■ ACTIVITY ■
Although the records contain pictures, only their text should be repeated, exactly as it stands.

■ EXERCISE DATA ■

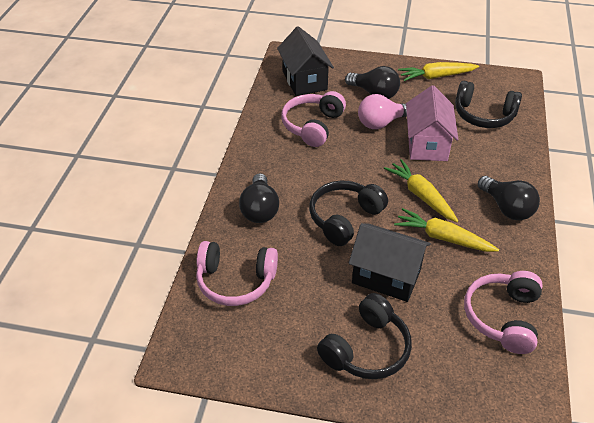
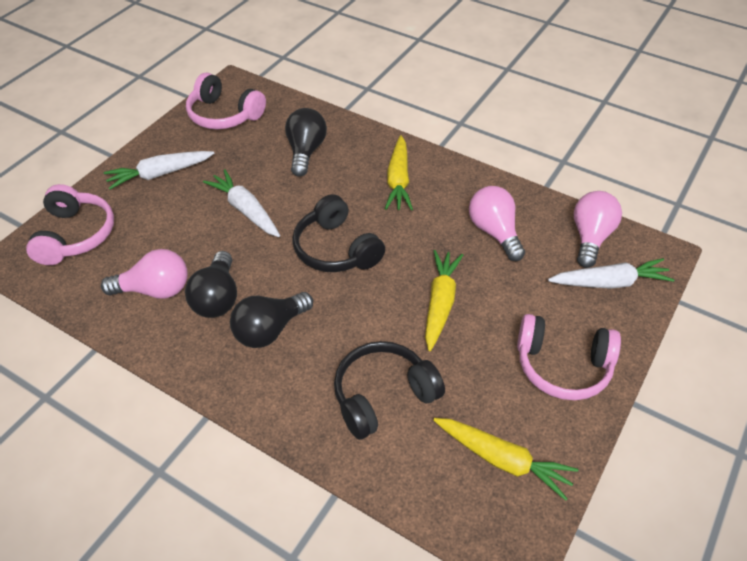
black headphones: 3 -> 2
black house: 2 -> 0
pink house: 1 -> 0
pink light bulb: 1 -> 3
white carrot: 0 -> 3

■ ANSWER SECTION ■
black headphones: 3 -> 2
black house: 2 -> 0
pink house: 1 -> 0
pink light bulb: 1 -> 3
white carrot: 0 -> 3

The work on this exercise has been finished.